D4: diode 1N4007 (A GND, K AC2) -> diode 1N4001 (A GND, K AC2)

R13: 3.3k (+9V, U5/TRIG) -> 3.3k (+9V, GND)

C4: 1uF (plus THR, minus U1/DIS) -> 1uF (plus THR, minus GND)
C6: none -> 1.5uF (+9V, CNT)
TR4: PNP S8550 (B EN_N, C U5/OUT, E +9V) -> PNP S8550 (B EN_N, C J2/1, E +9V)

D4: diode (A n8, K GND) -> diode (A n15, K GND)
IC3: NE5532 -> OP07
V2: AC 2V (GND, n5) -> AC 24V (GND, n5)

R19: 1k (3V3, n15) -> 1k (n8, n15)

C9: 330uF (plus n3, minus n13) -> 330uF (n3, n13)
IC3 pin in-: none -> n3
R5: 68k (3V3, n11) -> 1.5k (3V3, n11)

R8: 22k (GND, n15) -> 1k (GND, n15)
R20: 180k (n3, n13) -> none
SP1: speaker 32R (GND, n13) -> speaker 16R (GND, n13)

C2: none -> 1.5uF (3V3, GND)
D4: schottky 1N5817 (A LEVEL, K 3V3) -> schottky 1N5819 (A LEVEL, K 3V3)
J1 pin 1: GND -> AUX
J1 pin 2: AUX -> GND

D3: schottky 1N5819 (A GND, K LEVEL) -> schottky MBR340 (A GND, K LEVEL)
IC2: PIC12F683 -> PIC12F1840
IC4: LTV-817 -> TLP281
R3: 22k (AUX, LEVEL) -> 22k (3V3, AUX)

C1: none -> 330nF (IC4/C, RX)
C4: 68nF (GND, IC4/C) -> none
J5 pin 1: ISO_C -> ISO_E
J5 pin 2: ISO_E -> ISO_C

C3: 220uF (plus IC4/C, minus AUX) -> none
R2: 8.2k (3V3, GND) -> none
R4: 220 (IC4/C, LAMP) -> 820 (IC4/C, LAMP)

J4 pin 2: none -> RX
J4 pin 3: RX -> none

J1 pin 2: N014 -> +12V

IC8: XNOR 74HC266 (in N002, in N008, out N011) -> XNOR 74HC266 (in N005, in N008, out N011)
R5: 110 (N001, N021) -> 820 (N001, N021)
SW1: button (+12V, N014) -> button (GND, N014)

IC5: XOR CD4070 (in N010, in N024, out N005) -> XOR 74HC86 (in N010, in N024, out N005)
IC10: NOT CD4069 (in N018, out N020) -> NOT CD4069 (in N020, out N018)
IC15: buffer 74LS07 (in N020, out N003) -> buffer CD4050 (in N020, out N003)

^^^^

WHAT YOU WILL DO
Set down the records above once more, exactly as they stand.

TASK RESPONSE
D4: diode 1N4007 (A GND, K AC2) -> diode 1N4001 (A GND, K AC2)

R13: 3.3k (+9V, U5/TRIG) -> 3.3k (+9V, GND)

C4: 1uF (plus THR, minus U1/DIS) -> 1uF (plus THR, minus GND)
C6: none -> 1.5uF (+9V, CNT)
TR4: PNP S8550 (B EN_N, C U5/OUT, E +9V) -> PNP S8550 (B EN_N, C J2/1, E +9V)

D4: diode (A n8, K GND) -> diode (A n15, K GND)
IC3: NE5532 -> OP07
V2: AC 2V (GND, n5) -> AC 24V (GND, n5)

R19: 1k (3V3, n15) -> 1k (n8, n15)

C9: 330uF (plus n3, minus n13) -> 330uF (n3, n13)
IC3 pin in-: none -> n3
R5: 68k (3V3, n11) -> 1.5k (3V3, n11)

R8: 22k (GND, n15) -> 1k (GND, n15)
R20: 180k (n3, n13) -> none
SP1: speaker 32R (GND, n13) -> speaker 16R (GND, n13)

C2: none -> 1.5uF (3V3, GND)
D4: schottky 1N5817 (A LEVEL, K 3V3) -> schottky 1N5819 (A LEVEL, K 3V3)
J1 pin 1: GND -> AUX
J1 pin 2: AUX -> GND

D3: schottky 1N5819 (A GND, K LEVEL) -> schottky MBR340 (A GND, K LEVEL)
IC2: PIC12F683 -> PIC12F1840
IC4: LTV-817 -> TLP281
R3: 22k (AUX, LEVEL) -> 22k (3V3, AUX)

C1: none -> 330nF (IC4/C, RX)
C4: 68nF (GND, IC4/C) -> none
J5 pin 1: ISO_C -> ISO_E
J5 pin 2: ISO_E -> ISO_C

C3: 220uF (plus IC4/C, minus AUX) -> none
R2: 8.2k (3V3, GND) -> none
R4: 220 (IC4/C, LAMP) -> 820 (IC4/C, LAMP)

J4 pin 2: none -> RX
J4 pin 3: RX -> none

J1 pin 2: N014 -> +12V

IC8: XNOR 74HC266 (in N002, in N008, out N011) -> XNOR 74HC266 (in N005, in N008, out N011)
R5: 110 (N001, N021) -> 820 (N001, N021)
SW1: button (+12V, N014) -> button (GND, N014)

IC5: XOR CD4070 (in N010, in N024, out N005) -> XOR 74HC86 (in N010, in N024, out N005)
IC10: NOT CD4069 (in N018, out N020) -> NOT CD4069 (in N020, out N018)
IC15: buffer 74LS07 (in N020, out N003) -> buffer CD4050 (in N020, out N003)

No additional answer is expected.